(Collected data entries)
• • • • •

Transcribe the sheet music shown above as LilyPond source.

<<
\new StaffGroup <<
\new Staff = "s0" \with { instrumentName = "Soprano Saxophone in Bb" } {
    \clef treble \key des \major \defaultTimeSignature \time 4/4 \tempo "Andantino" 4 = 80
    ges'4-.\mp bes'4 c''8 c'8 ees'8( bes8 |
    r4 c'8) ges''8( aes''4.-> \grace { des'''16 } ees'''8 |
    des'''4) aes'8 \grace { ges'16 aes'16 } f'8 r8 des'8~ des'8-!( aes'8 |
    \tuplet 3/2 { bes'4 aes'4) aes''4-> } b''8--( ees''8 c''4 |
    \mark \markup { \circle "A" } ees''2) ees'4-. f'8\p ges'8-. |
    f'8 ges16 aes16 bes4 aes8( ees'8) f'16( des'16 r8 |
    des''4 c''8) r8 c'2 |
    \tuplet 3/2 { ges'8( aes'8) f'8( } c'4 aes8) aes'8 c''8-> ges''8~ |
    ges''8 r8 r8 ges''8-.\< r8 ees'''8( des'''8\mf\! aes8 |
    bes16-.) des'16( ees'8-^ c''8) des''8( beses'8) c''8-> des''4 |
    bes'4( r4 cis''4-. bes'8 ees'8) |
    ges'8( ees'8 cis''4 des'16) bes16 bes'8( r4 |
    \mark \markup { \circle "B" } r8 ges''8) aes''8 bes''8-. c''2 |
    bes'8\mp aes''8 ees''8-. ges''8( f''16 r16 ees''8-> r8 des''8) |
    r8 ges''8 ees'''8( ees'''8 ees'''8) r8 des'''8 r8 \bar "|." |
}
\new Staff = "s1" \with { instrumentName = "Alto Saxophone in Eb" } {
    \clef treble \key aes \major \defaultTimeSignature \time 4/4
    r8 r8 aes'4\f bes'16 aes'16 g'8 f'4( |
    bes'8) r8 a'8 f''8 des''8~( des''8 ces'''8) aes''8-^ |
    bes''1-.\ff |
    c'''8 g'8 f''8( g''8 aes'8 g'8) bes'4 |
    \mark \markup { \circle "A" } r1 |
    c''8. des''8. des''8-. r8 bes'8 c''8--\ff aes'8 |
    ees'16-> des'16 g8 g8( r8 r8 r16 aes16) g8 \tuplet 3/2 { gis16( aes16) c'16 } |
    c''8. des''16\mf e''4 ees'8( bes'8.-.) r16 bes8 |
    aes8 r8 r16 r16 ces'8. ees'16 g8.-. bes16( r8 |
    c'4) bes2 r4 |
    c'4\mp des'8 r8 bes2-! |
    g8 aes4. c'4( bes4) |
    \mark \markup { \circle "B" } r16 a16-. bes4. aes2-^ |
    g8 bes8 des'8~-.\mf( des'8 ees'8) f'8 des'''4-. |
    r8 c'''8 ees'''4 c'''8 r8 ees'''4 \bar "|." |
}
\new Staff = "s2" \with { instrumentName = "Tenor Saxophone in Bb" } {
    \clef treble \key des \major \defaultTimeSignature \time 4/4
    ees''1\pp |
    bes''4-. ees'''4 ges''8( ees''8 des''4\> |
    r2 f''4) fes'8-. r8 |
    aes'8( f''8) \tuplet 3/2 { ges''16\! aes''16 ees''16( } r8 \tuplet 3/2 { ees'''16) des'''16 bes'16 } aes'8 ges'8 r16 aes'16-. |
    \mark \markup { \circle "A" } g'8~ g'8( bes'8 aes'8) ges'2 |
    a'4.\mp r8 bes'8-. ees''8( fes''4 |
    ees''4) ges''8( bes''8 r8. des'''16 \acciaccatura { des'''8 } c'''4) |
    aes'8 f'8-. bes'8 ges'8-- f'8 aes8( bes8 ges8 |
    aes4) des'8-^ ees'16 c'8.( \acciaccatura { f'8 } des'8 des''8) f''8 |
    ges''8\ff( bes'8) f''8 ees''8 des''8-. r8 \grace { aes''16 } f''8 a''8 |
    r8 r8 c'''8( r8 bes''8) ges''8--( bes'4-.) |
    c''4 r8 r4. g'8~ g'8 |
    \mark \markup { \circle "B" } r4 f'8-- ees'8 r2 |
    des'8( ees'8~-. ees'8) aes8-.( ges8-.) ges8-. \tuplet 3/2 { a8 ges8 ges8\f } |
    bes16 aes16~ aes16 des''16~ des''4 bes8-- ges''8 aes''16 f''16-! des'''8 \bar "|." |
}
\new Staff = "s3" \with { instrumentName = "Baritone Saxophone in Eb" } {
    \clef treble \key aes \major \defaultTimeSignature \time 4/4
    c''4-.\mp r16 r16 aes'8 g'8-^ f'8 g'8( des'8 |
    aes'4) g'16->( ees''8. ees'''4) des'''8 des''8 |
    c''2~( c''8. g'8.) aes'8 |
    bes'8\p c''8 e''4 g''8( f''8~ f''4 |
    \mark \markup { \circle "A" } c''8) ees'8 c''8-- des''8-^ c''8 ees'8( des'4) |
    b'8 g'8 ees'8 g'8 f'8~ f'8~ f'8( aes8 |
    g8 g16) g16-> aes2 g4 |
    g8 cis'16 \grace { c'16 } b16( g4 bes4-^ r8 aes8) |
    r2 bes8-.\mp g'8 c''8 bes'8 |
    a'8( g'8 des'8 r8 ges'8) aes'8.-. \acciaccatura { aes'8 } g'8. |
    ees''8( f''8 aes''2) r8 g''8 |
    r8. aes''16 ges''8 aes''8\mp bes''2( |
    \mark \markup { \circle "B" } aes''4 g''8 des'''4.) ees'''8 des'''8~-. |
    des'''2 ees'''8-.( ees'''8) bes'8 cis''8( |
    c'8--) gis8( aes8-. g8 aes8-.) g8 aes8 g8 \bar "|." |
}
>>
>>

• • • • •

Pull out each line of the listing above that contains the string "time". Treat uppercase and lowercase as different.

WRITTEN SOLUTION
    \clef treble \key des \major \defaultTimeSignature \time 4/4 \tempo "Andantino" 4 = 80
    \clef treble \key aes \major \defaultTimeSignature \time 4/4
    \clef treble \key des \major \defaultTimeSignature \time 4/4
    \clef treble \key aes \major \defaultTimeSignature \time 4/4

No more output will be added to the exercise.